◆ PROBLEM REQUIREMENTS ◆
In the material below, find the line that contains "DRIVER1 pin IN1: D6 -> D10" and the line that contains "LED2: blue -> white", then write out exactly those two lines and everything between them.

◆ RECORD SET ◆

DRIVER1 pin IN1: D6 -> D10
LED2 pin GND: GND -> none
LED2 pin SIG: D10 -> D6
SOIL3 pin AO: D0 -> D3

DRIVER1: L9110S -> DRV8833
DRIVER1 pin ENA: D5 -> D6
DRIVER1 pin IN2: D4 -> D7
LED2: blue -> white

--

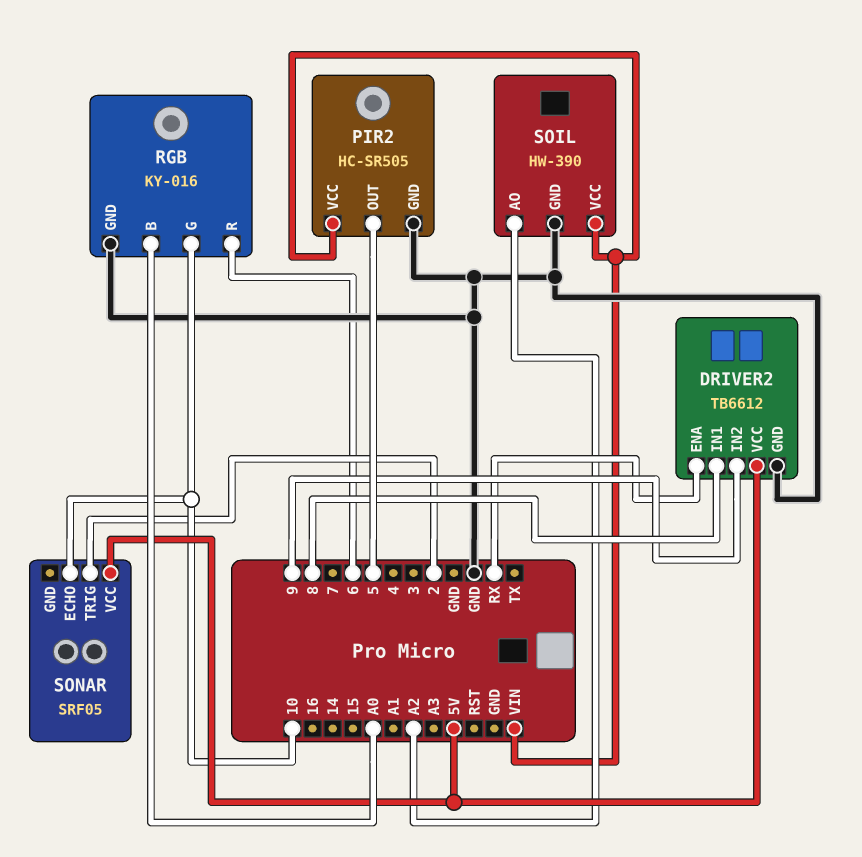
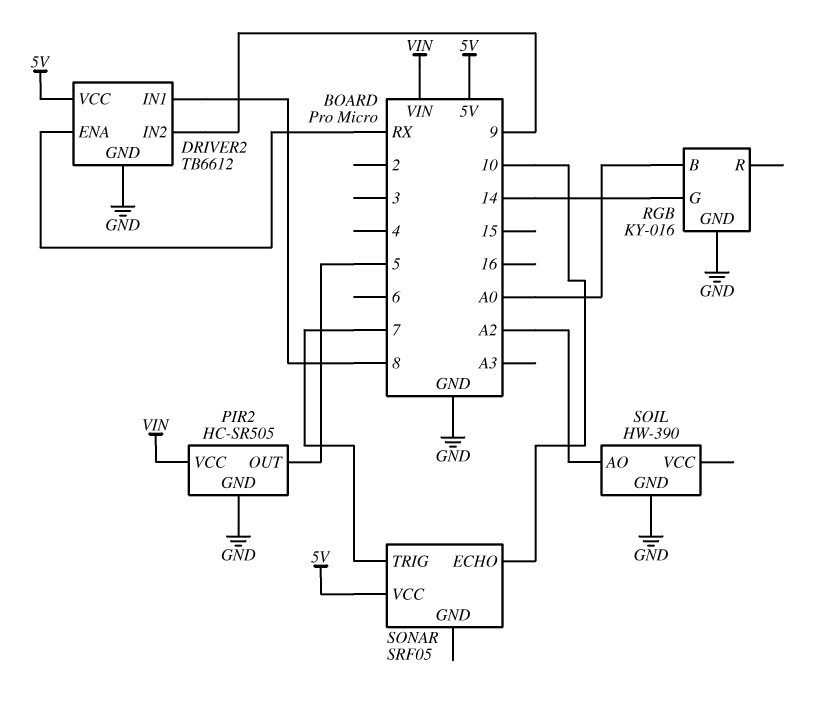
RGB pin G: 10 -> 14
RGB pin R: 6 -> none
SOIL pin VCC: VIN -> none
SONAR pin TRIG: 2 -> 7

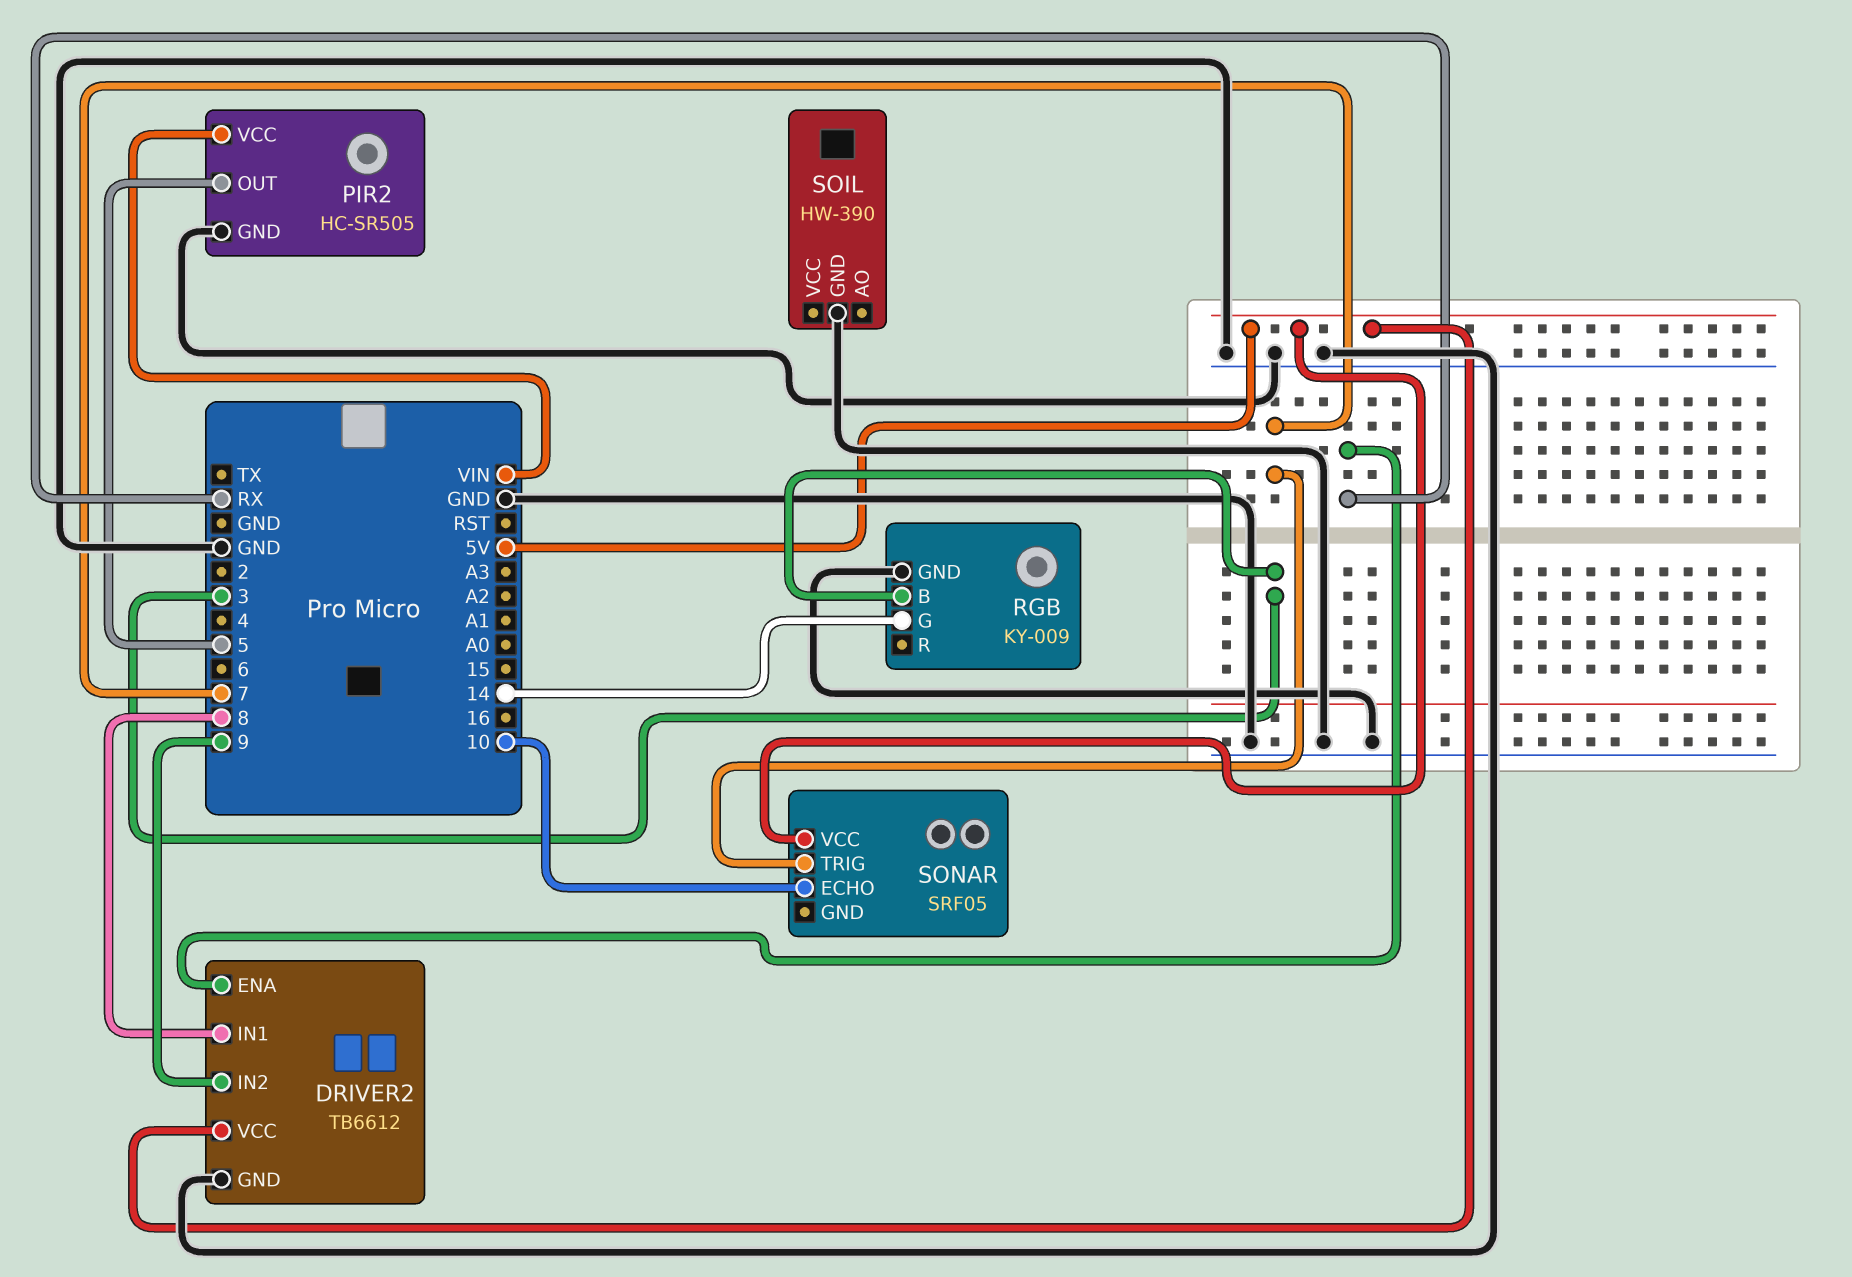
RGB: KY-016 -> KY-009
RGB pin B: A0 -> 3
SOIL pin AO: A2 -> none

* * *

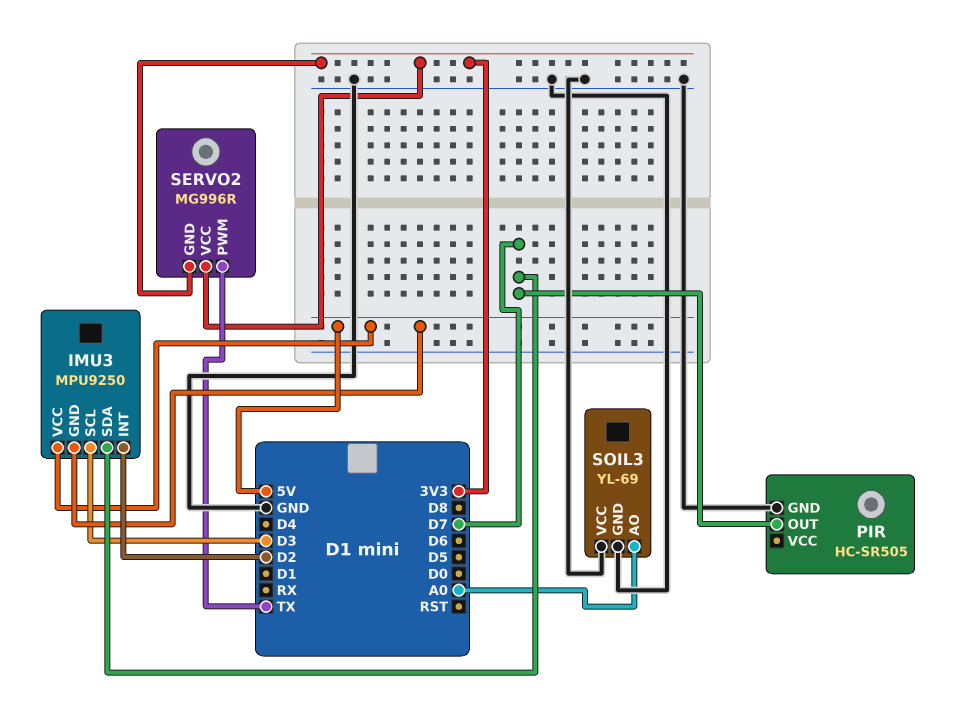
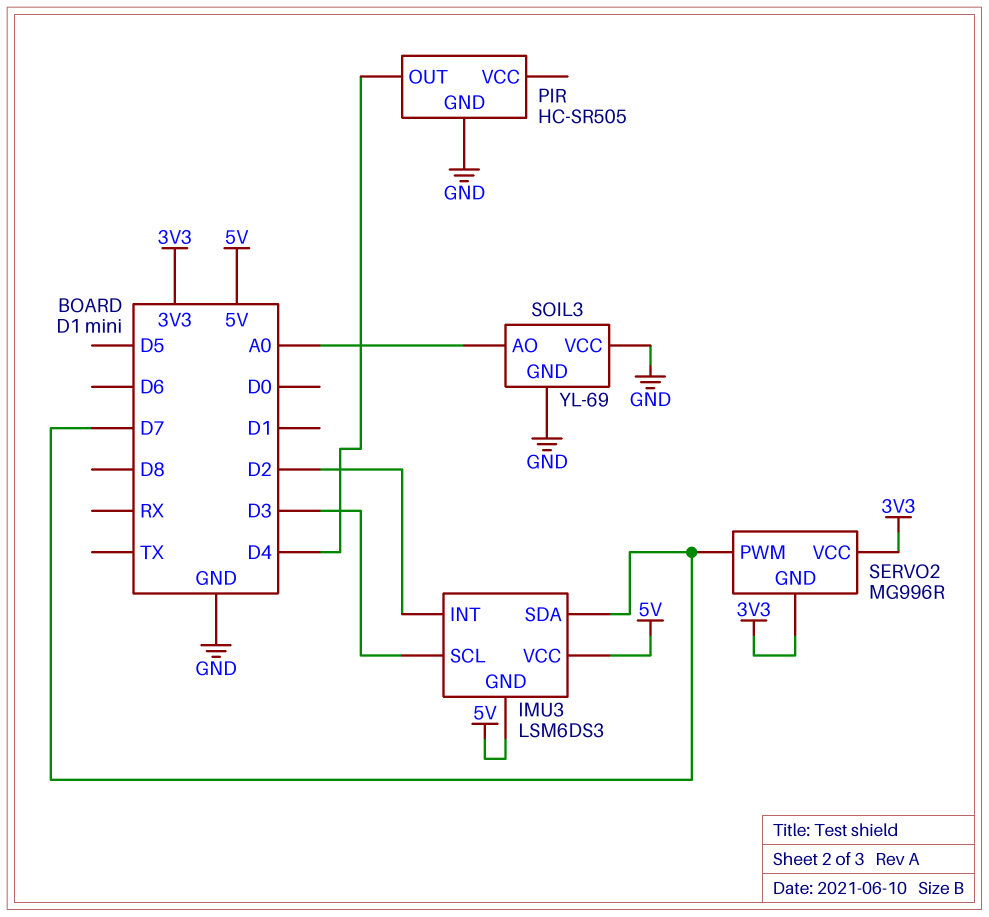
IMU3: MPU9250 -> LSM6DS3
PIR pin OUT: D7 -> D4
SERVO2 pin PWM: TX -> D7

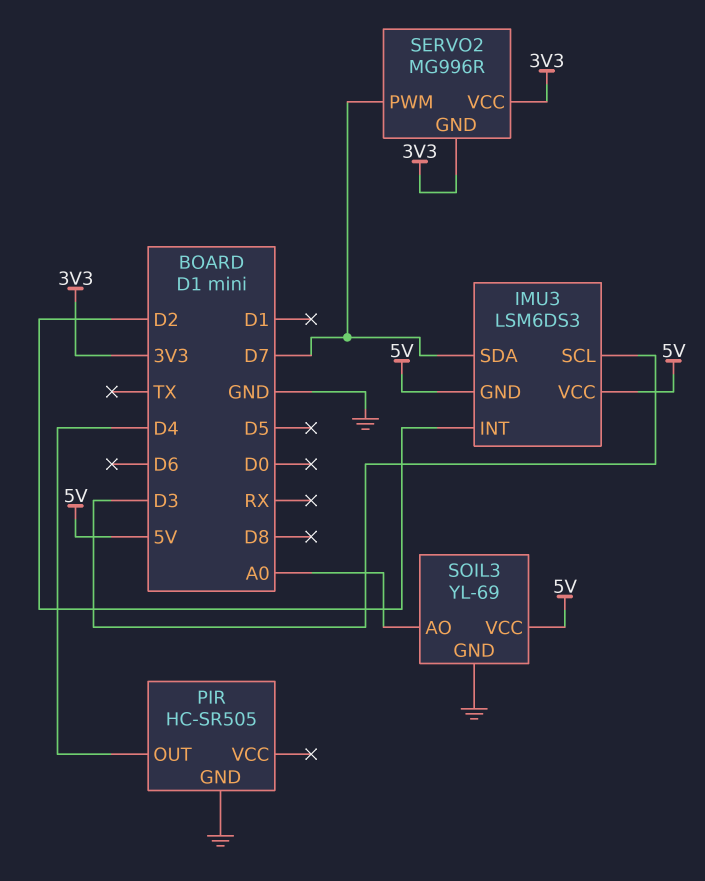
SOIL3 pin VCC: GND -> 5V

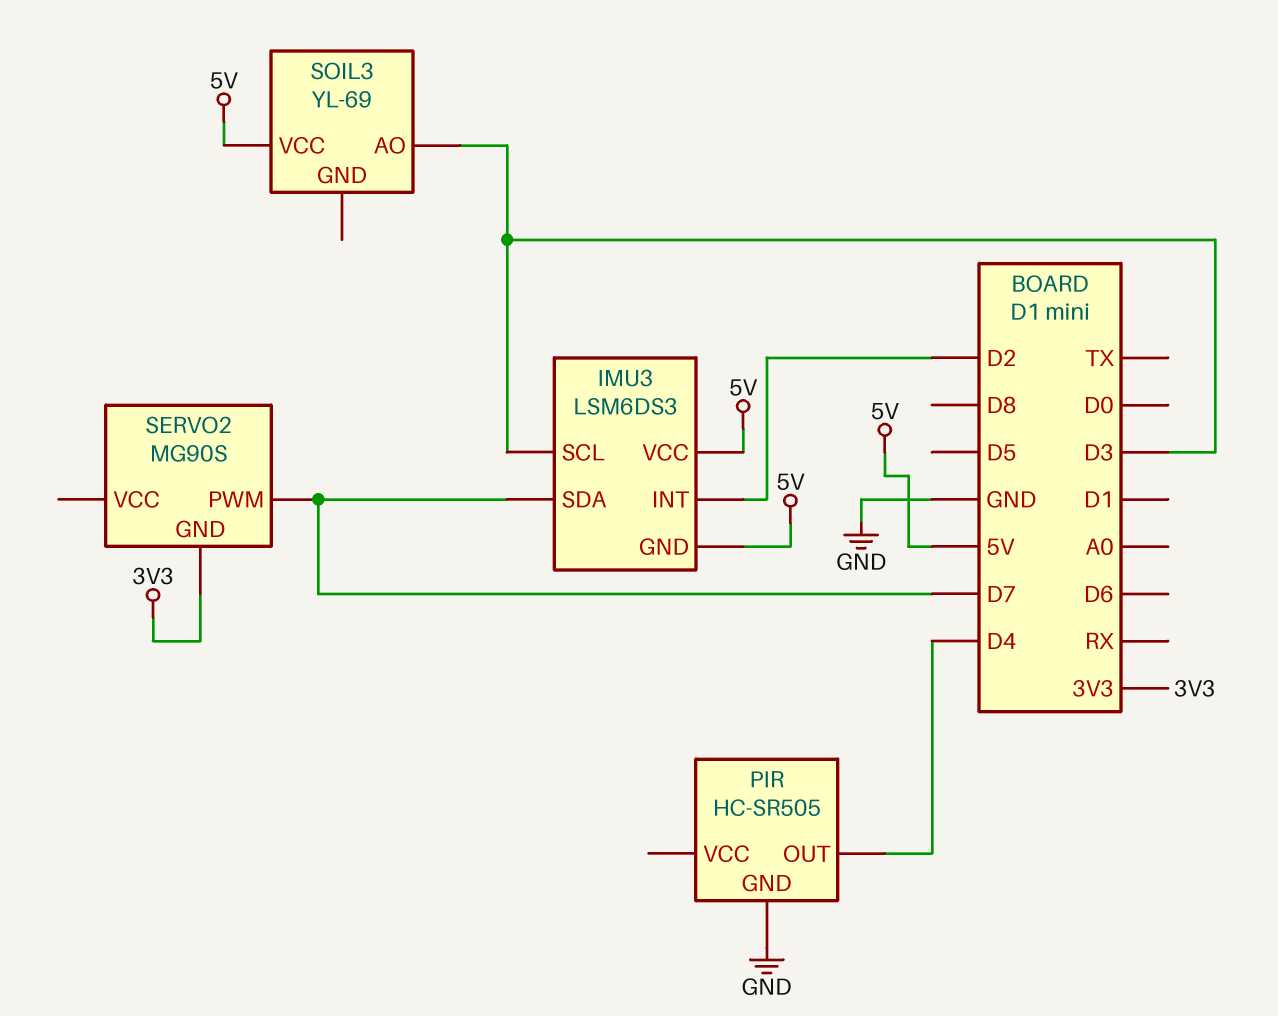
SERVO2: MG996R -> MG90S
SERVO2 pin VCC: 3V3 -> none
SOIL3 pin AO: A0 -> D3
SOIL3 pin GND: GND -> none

◆ SOLUTION FOR THIS PROBLEM ◆
DRIVER1 pin IN1: D6 -> D10
LED2 pin GND: GND -> none
LED2 pin SIG: D10 -> D6
SOIL3 pin AO: D0 -> D3

DRIVER1: L9110S -> DRV8833
DRIVER1 pin ENA: D5 -> D6
DRIVER1 pin IN2: D4 -> D7
LED2: blue -> white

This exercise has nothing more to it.